Task prompt:
From the records below, copy out exactly the lines from the one containing "black pot [523,468,624,570]" to the one containing "none -> yellow watering can [330,284,393,322]", both included. Add nothing else.

━━ Task input ━━

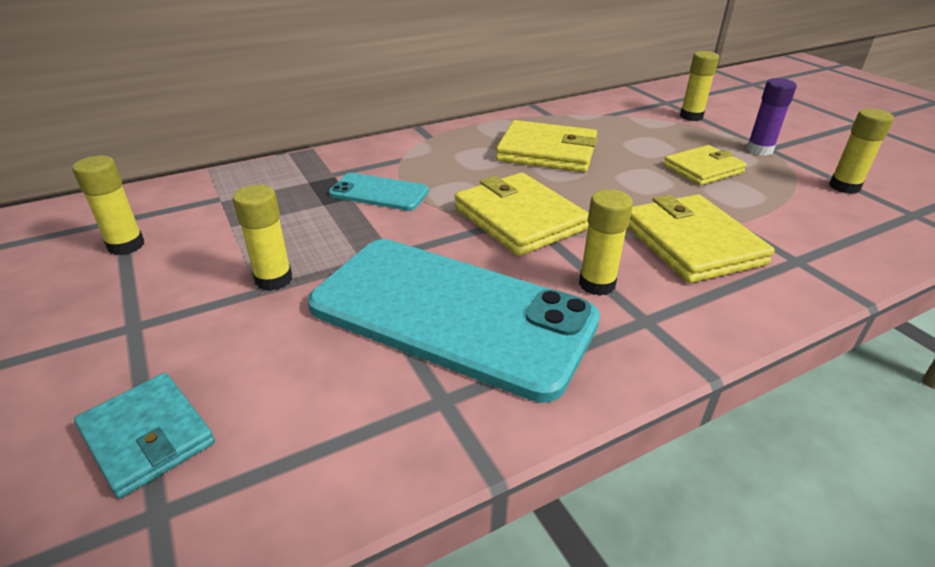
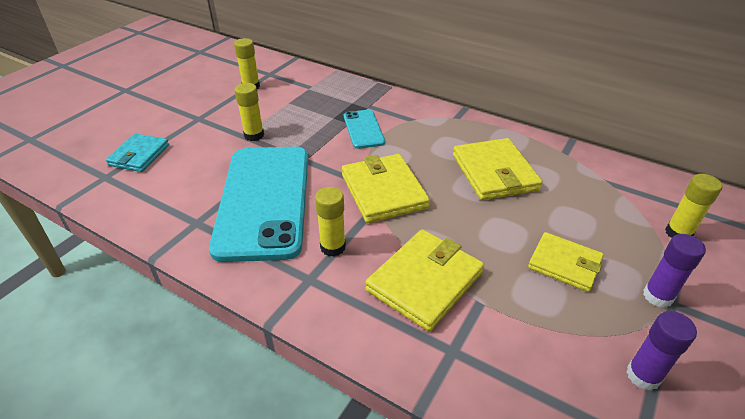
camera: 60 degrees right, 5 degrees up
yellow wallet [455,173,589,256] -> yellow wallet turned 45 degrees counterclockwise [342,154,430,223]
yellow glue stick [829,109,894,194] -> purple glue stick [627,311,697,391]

━━━
━━ Task input ━━

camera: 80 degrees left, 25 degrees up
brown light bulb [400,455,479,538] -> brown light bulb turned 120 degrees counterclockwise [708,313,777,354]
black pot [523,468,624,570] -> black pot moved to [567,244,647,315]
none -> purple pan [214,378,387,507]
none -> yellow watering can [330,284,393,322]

━━━

Solution for this exercise:
black pot [523,468,624,570] -> black pot moved to [567,244,647,315]
none -> purple pan [214,378,387,507]
none -> yellow watering can [330,284,393,322]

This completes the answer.